> Exercise objective
Collect the lines of the entries where "brown" shows up.

> Records provided
────────────────
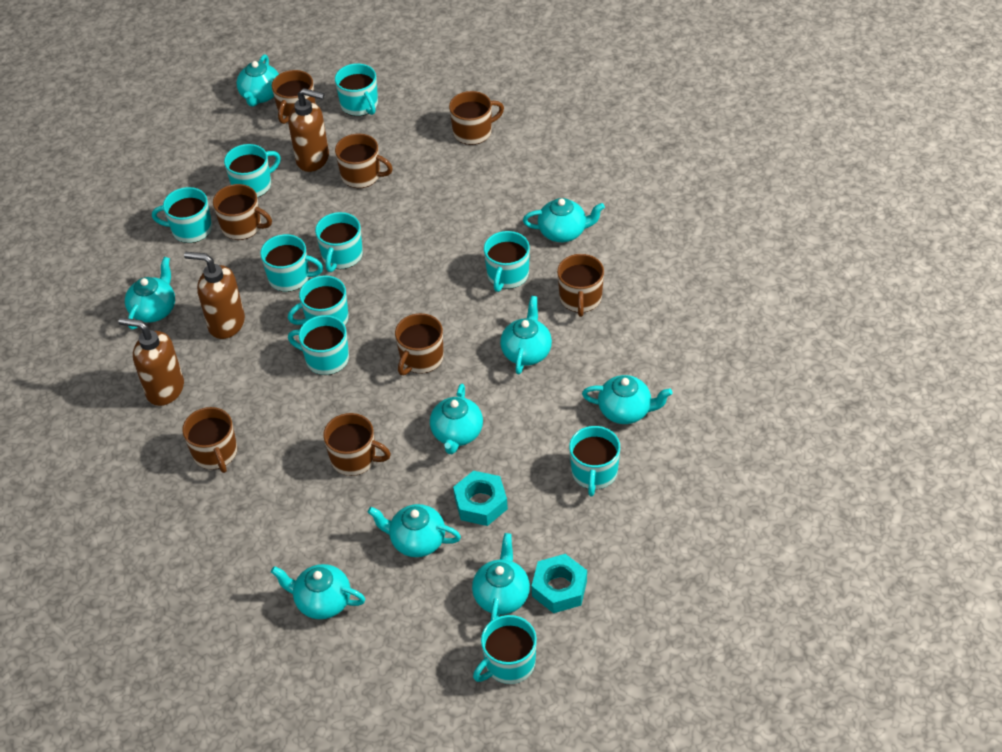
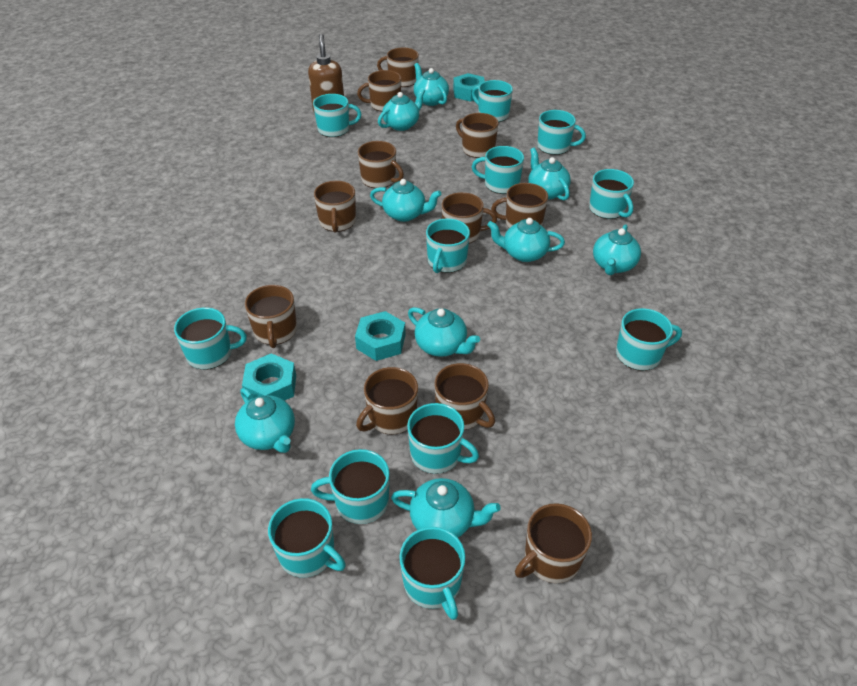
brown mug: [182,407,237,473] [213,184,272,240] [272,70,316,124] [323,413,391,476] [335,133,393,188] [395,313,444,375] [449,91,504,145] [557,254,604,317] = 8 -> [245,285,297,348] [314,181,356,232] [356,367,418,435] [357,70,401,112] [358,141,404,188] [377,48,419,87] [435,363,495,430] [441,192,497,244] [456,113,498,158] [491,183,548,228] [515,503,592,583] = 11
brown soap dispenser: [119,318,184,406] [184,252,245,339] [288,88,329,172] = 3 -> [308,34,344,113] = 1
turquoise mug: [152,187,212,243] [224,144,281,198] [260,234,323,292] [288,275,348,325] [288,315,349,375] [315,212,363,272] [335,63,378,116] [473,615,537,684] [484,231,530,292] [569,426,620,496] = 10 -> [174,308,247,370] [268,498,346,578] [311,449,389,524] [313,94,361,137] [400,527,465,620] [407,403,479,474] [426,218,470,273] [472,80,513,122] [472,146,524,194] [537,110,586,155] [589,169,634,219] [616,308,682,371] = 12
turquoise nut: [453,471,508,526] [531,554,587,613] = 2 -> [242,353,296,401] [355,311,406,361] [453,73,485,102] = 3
────────────────
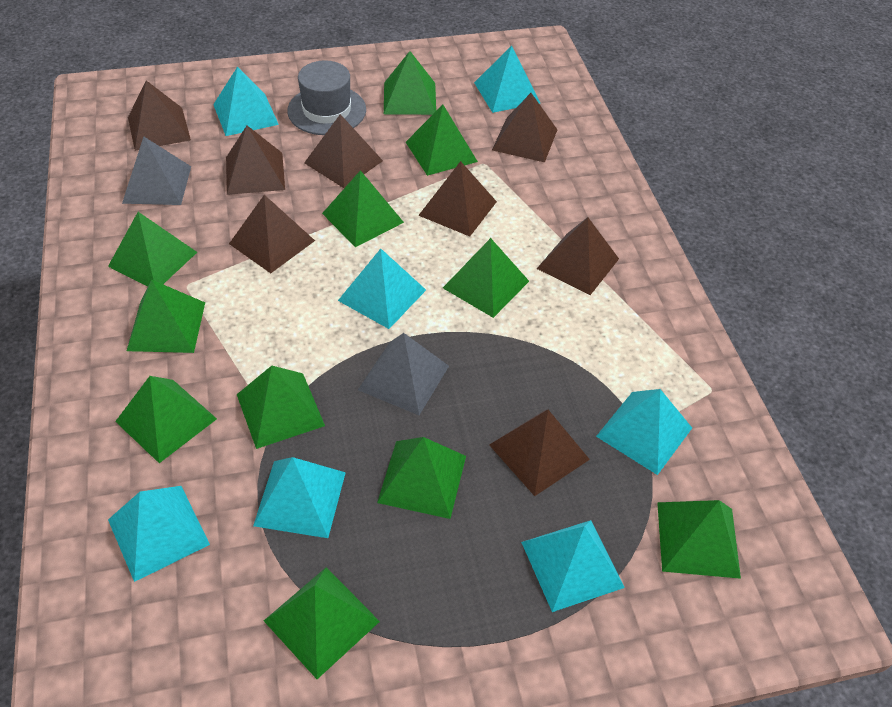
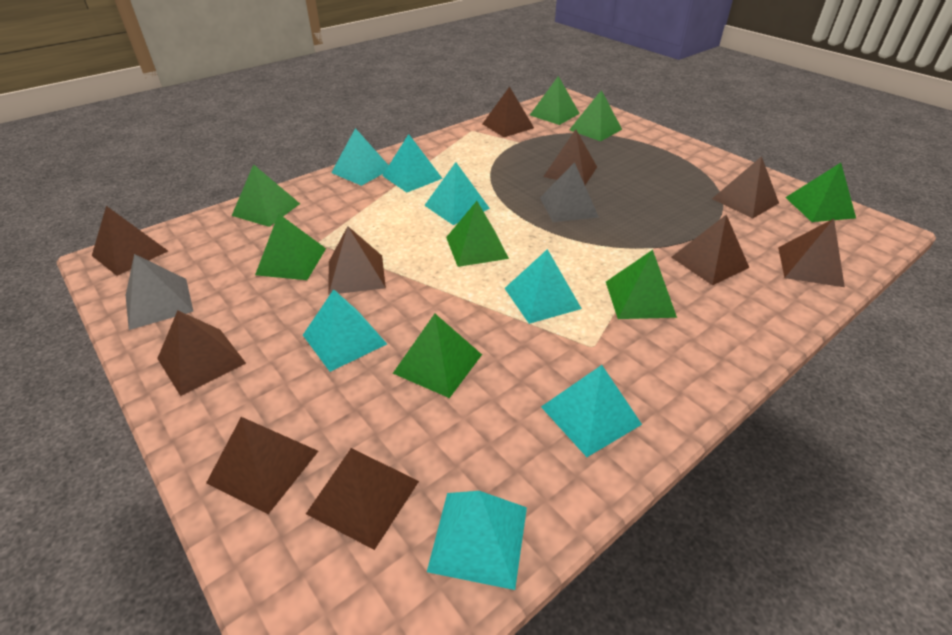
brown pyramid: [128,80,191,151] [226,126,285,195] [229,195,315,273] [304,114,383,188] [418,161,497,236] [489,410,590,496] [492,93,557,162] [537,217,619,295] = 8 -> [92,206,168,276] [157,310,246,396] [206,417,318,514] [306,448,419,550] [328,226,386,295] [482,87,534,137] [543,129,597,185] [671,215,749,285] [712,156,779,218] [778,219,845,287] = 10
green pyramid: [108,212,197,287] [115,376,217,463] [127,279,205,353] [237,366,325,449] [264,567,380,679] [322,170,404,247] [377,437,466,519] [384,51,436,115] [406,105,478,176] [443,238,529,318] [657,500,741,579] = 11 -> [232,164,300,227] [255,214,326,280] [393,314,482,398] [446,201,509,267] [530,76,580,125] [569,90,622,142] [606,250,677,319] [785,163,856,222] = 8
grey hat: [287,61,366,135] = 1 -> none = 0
────────────────
> Exercise result
brown mug: [182,407,237,473] [213,184,272,240] [272,70,316,124] [323,413,391,476] [335,133,393,188] [395,313,444,375] [449,91,504,145] [557,254,604,317] = 8 -> [245,285,297,348] [314,181,356,232] [356,367,418,435] [357,70,401,112] [358,141,404,188] [377,48,419,87] [435,363,495,430] [441,192,497,244] [456,113,498,158] [491,183,548,228] [515,503,592,583] = 11
brown soap dispenser: [119,318,184,406] [184,252,245,339] [288,88,329,172] = 3 -> [308,34,344,113] = 1
brown pyramid: [128,80,191,151] [226,126,285,195] [229,195,315,273] [304,114,383,188] [418,161,497,236] [489,410,590,496] [492,93,557,162] [537,217,619,295] = 8 -> [92,206,168,276] [157,310,246,396] [206,417,318,514] [306,448,419,550] [328,226,386,295] [482,87,534,137] [543,129,597,185] [671,215,749,285] [712,156,779,218] [778,219,845,287] = 10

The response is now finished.